Task material:
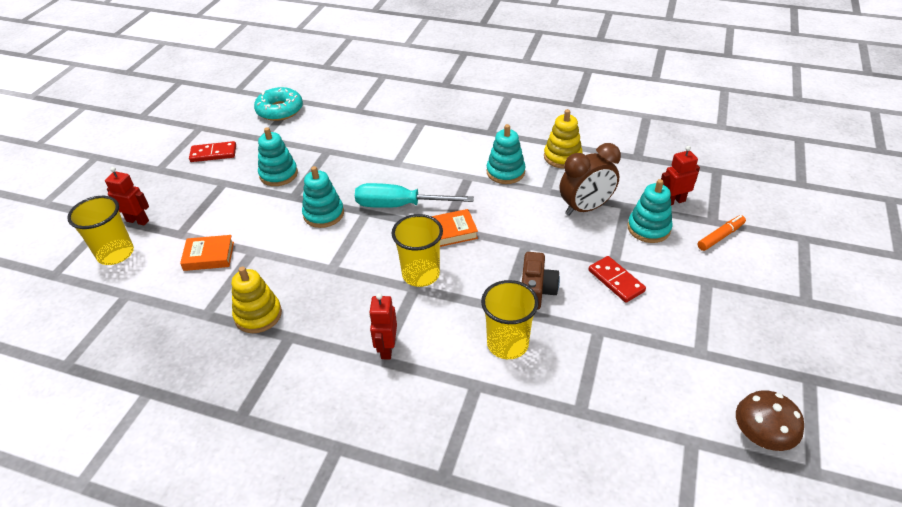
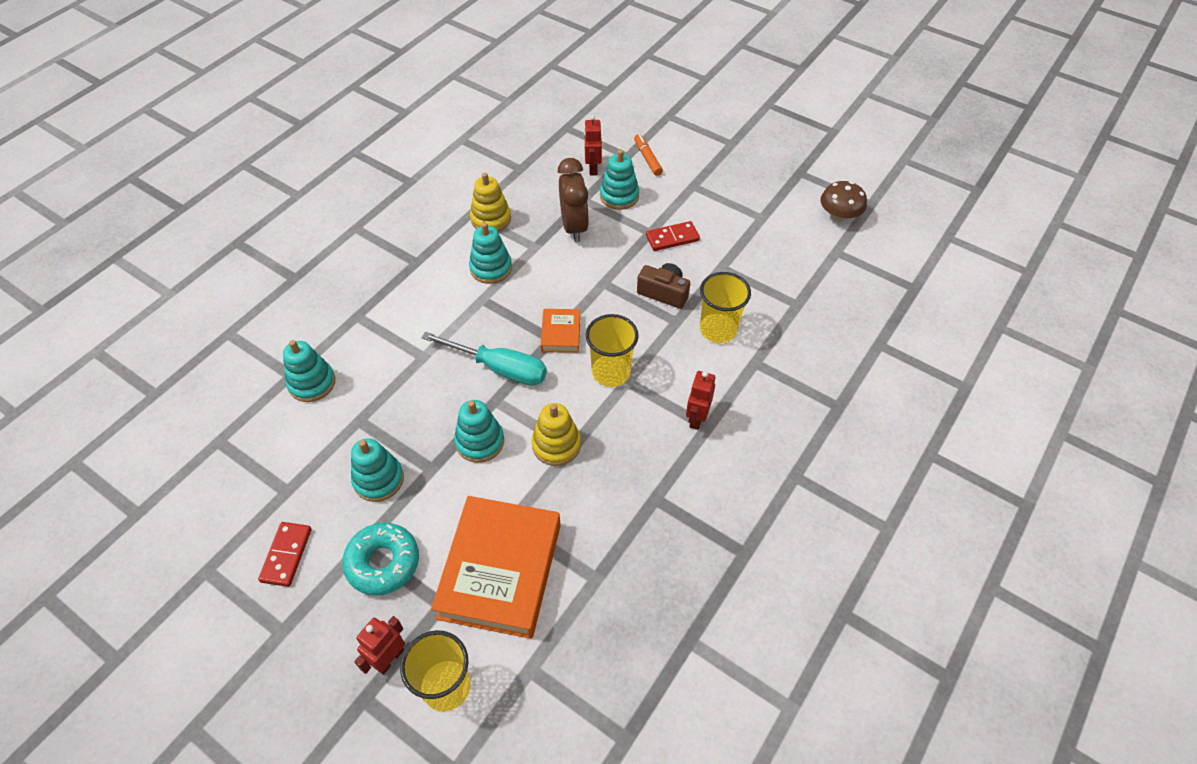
camera: 75 degrees left, 10 degrees up
(209, 256) = (500, 570): orange book -> orange book, size x2.18
(258, 315) = (616, 525): yellow stacking toy -> yellow stacking toy (556, 445)
(280, 110) = (230, 462): turquoise donut -> turquoise donut (383, 562)
(353, 121) = (312, 383): none -> turquoise stacking toy
(386, 348) = (696, 418): red robot -> red robot turned 90 degrees clockwise
(399, 205) = (499, 368): turquoise screwdriver -> turquoise screwdriver turned 90 degrees counterclockwise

Assignment:
Each line that mentions the string "stacking" must be copied from the listing.

Answer to the exercise:
(258, 315) = (616, 525): yellow stacking toy -> yellow stacking toy (556, 445)
(353, 121) = (312, 383): none -> turquoise stacking toy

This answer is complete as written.